§ **What you should do**:
Needed from the data below: every line from the one with "C15: 330nF (N38, N41) -> none" up to and including the one with "R14: none -> 75k (N22, N39)", repeated exactly and with nothing else.

§ **Material provided**:

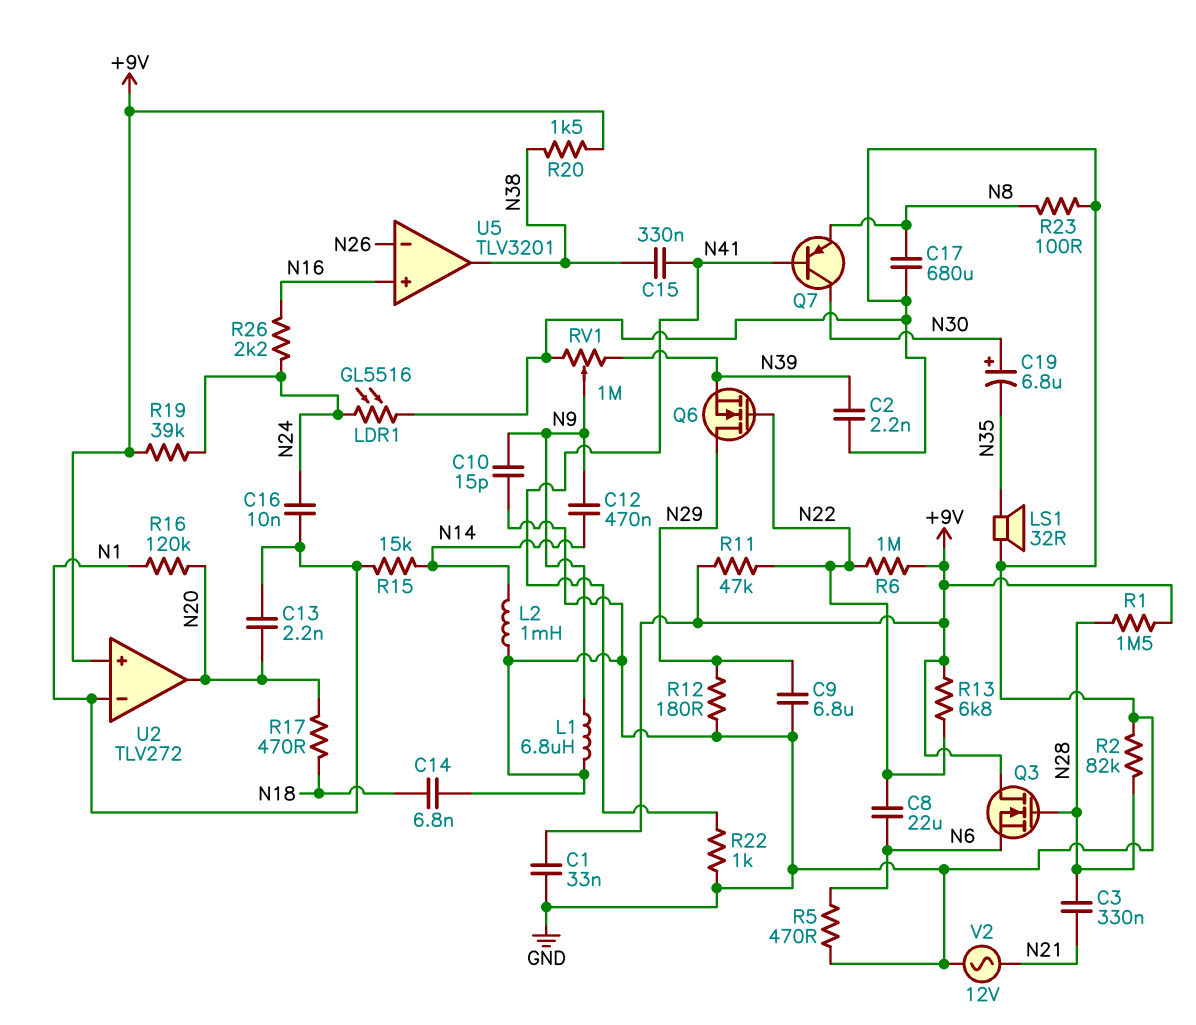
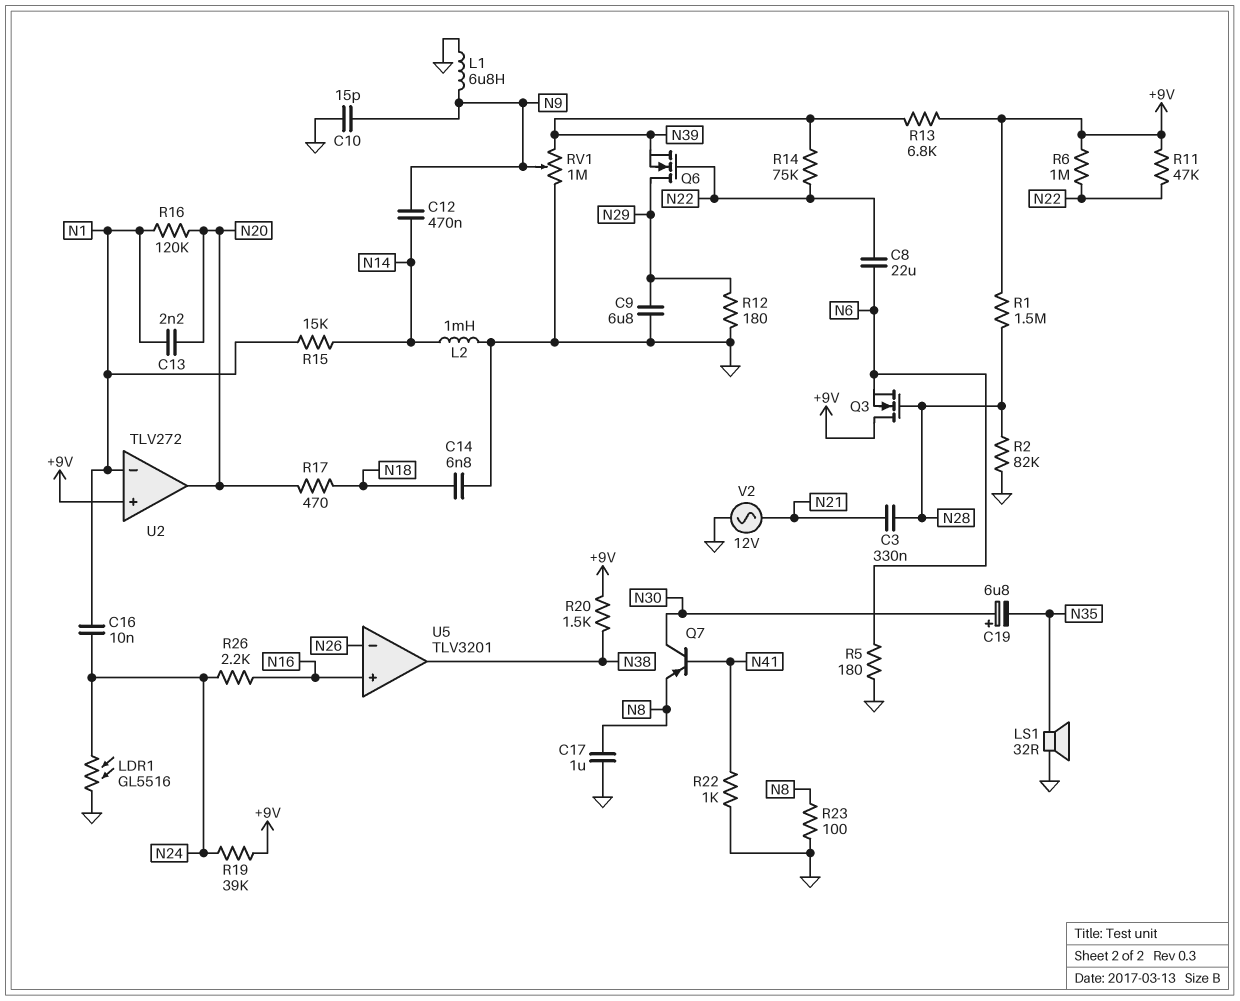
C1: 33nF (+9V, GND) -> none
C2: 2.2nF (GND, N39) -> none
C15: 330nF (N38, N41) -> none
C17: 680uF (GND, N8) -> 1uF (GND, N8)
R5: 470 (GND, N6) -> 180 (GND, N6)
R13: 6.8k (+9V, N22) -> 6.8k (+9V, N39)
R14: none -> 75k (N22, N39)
==
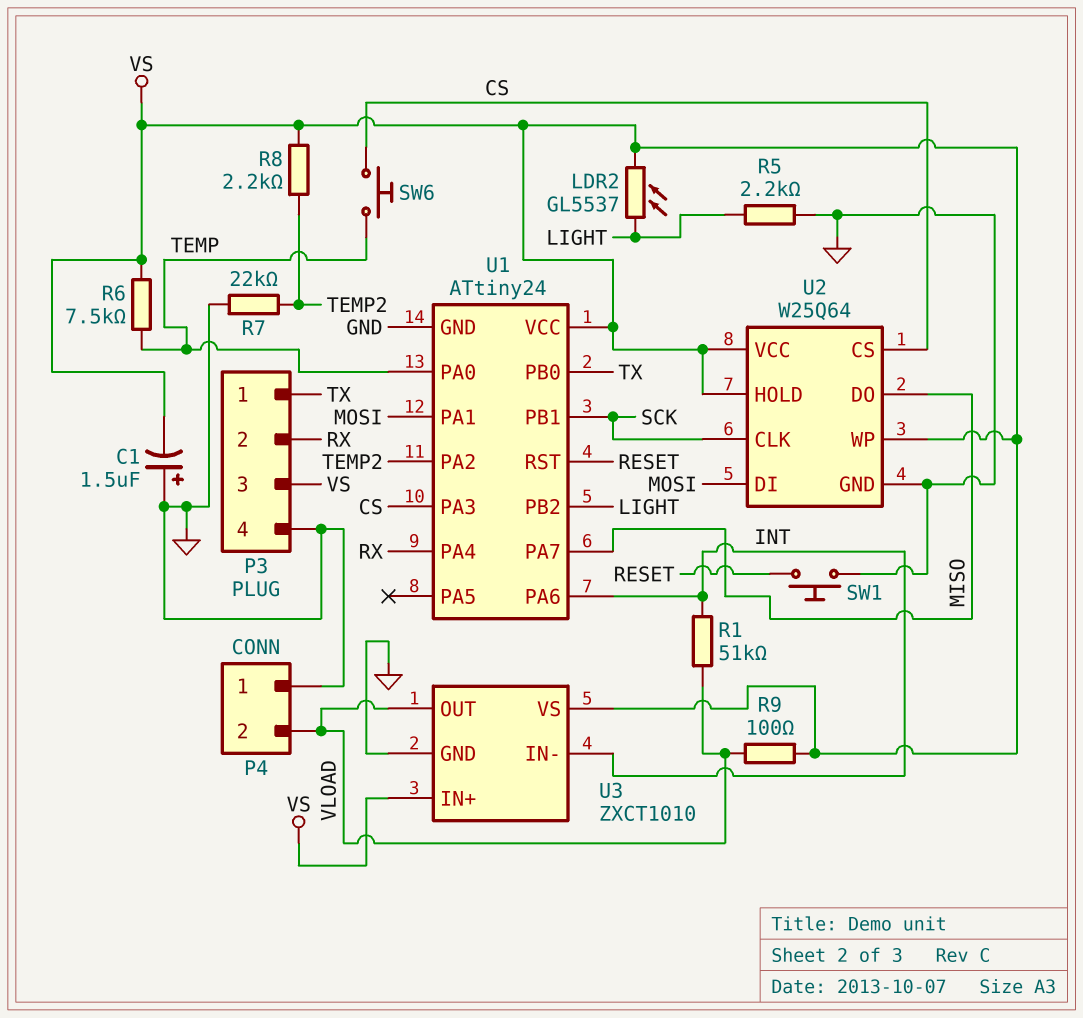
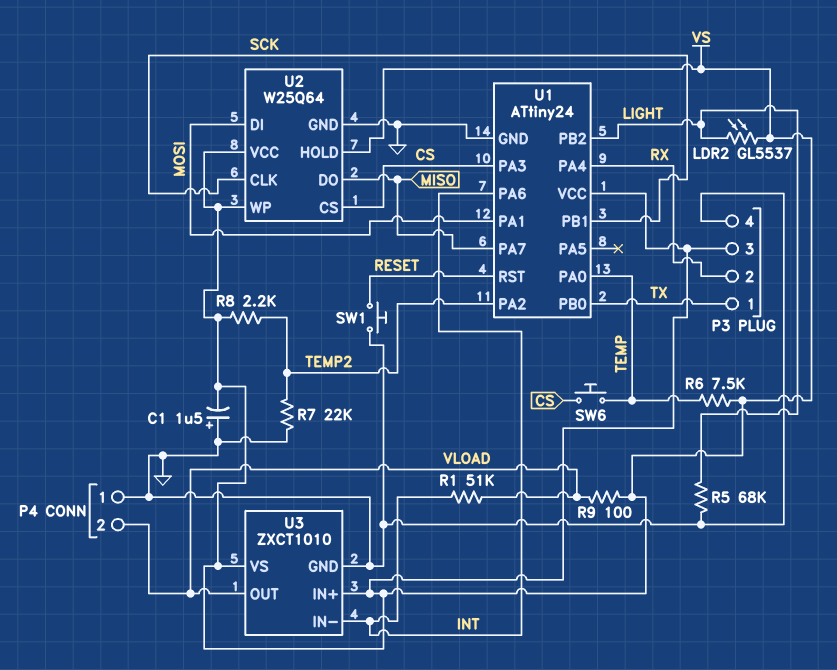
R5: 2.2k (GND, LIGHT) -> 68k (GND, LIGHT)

§ **Task solution**:
C15: 330nF (N38, N41) -> none
C17: 680uF (GND, N8) -> 1uF (GND, N8)
R5: 470 (GND, N6) -> 180 (GND, N6)
R13: 6.8k (+9V, N22) -> 6.8k (+9V, N39)
R14: none -> 75k (N22, N39)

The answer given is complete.